> _Data extract_:

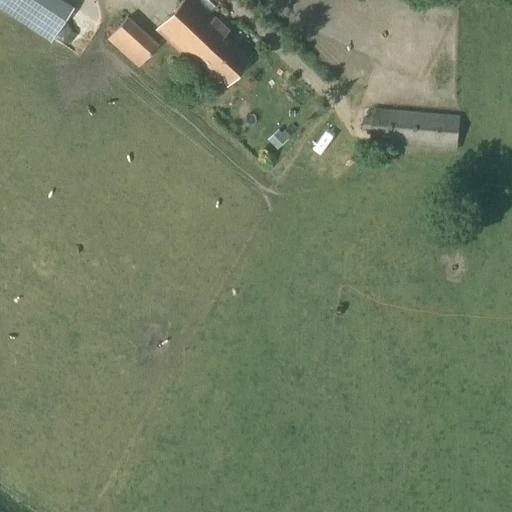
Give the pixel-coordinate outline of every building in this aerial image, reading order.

--

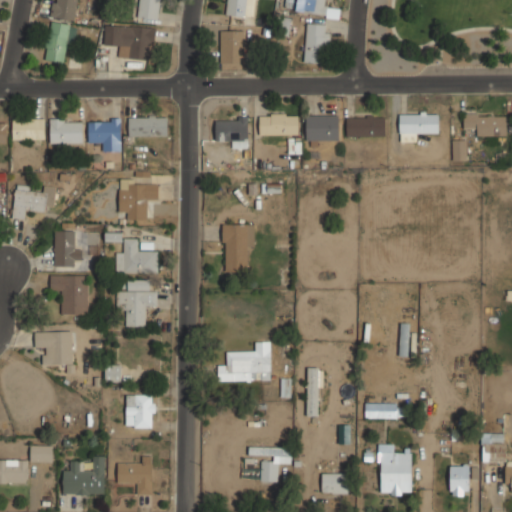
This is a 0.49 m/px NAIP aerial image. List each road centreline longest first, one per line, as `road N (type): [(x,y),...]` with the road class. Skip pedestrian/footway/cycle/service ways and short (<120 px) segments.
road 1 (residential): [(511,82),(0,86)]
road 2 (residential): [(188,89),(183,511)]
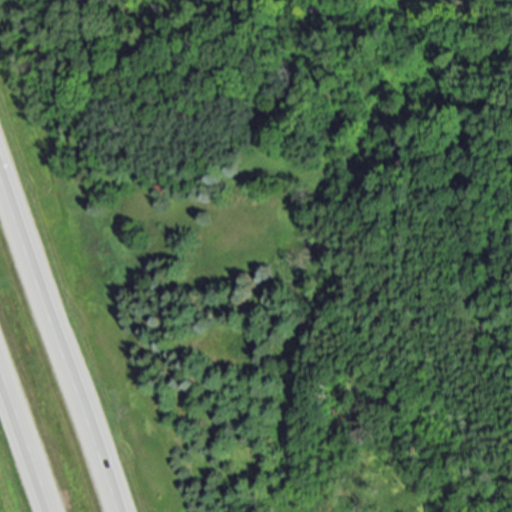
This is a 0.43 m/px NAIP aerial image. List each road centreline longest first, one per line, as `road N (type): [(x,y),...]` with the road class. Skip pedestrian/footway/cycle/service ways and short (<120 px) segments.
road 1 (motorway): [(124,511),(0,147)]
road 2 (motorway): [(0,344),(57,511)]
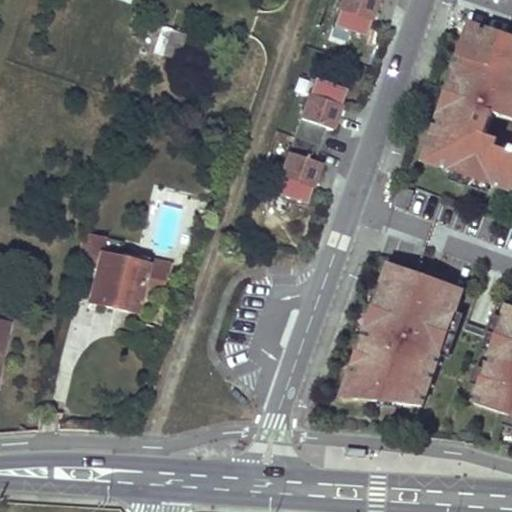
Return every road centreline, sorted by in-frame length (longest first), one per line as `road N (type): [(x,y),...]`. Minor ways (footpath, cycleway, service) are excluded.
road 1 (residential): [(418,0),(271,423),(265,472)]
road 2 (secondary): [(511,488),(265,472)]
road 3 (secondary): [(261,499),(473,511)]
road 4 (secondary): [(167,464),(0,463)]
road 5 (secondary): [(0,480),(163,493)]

* * *

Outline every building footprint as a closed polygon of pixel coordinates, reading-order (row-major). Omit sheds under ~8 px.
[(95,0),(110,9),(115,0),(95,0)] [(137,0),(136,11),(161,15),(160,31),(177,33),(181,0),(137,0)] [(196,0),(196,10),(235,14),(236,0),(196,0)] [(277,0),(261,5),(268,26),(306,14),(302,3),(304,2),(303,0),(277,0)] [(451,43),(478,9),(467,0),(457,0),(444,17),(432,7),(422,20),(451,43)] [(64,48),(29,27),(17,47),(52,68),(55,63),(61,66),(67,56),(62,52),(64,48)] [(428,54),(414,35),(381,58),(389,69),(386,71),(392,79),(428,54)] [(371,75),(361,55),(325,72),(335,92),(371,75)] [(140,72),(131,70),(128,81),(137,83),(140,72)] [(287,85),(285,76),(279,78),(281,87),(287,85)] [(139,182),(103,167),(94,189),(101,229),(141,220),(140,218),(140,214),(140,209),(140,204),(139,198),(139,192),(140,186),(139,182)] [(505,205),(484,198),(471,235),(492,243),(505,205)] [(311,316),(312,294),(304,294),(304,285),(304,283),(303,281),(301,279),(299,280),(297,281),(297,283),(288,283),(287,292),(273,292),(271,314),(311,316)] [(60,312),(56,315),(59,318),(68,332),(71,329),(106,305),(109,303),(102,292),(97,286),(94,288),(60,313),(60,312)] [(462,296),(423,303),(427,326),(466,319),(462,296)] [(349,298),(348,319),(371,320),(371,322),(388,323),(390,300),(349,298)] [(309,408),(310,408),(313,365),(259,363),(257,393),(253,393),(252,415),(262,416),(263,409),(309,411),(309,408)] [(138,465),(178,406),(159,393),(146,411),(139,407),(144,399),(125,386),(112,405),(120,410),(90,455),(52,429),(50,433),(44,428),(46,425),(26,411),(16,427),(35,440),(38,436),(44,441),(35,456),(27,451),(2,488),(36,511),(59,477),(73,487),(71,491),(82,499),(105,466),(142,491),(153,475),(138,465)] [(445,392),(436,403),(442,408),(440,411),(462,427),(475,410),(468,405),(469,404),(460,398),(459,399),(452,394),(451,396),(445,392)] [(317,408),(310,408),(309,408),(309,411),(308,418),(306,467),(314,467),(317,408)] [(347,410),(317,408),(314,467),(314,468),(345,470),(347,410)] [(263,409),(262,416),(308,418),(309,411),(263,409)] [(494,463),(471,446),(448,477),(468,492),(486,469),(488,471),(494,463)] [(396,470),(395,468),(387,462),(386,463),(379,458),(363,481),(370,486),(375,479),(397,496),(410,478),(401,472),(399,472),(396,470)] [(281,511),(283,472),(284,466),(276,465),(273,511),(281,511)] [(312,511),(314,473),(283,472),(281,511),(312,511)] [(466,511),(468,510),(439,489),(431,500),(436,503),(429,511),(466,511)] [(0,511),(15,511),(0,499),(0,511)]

> _Aim_: Write out the listing lines between the ones holding "This is a 0.43" and "road 5 (secondary): [(0,480),(163,493)]", inclusive, with "centreline" replaced by "center line" and nothing else changed. Leave the pictures out.

> _Right answer_:
This is a 0.43 m/px NAIP aerial image. List each road center line longest first, one per line, as `road N (type): [(x,y),...]` with the road class. Skip pedestrian/footway/cycle/service ways and short (<120 px) segments.
road 1 (motorway): [(124,511),(0,147)]
road 2 (motorway): [(0,344),(57,511)]
Return every road center line, sorted by in-frame length (longest first), one per line as `road N (type): [(x,y),...]`. Minor ways (footpath, cycleway, service) are excluded.
road 1 (residential): [(418,0),(271,423),(265,472)]
road 2 (secondary): [(511,488),(265,472)]
road 3 (secondary): [(261,499),(473,511)]
road 4 (secondary): [(167,464),(0,463)]
road 5 (secondary): [(0,480),(163,493)]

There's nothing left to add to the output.